Available data ::
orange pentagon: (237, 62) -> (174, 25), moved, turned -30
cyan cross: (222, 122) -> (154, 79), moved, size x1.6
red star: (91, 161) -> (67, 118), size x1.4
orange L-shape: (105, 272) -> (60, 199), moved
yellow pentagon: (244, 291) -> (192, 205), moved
---
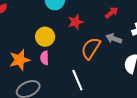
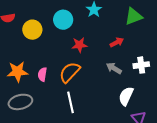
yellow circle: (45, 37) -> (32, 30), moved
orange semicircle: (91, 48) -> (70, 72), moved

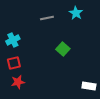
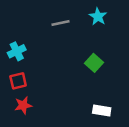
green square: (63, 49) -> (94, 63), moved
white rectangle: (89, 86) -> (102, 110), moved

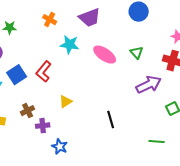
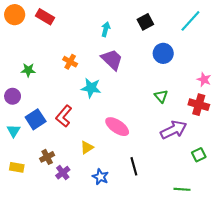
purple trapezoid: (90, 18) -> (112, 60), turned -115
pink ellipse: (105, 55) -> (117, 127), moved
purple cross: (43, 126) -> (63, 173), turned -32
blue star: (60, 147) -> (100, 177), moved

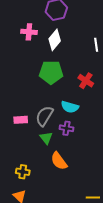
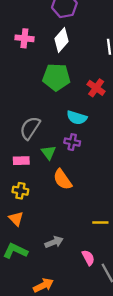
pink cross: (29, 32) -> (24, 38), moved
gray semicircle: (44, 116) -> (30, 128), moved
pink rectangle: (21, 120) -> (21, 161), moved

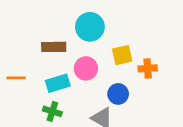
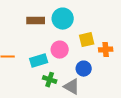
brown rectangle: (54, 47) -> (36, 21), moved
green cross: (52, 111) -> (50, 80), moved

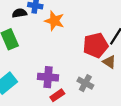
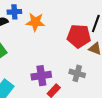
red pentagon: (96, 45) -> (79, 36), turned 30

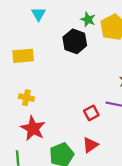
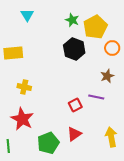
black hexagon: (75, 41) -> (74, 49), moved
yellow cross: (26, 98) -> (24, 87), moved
* * *
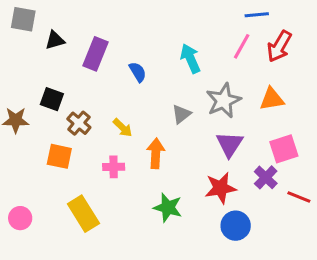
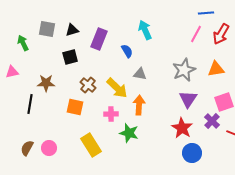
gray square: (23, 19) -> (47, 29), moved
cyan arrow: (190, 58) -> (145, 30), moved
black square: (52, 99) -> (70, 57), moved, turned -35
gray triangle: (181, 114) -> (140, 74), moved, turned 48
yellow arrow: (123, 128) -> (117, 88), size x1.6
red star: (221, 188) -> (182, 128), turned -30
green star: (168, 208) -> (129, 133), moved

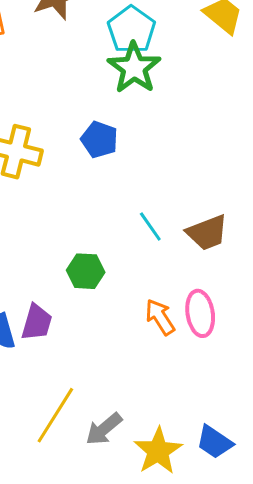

What to work on :: Scan the data above. Return every line with "rectangle" in it.

Result below ::
white rectangle: (89, 86) -> (102, 110), moved
pink rectangle: (21, 120) -> (21, 161), moved
brown rectangle: (54, 47) -> (36, 21), moved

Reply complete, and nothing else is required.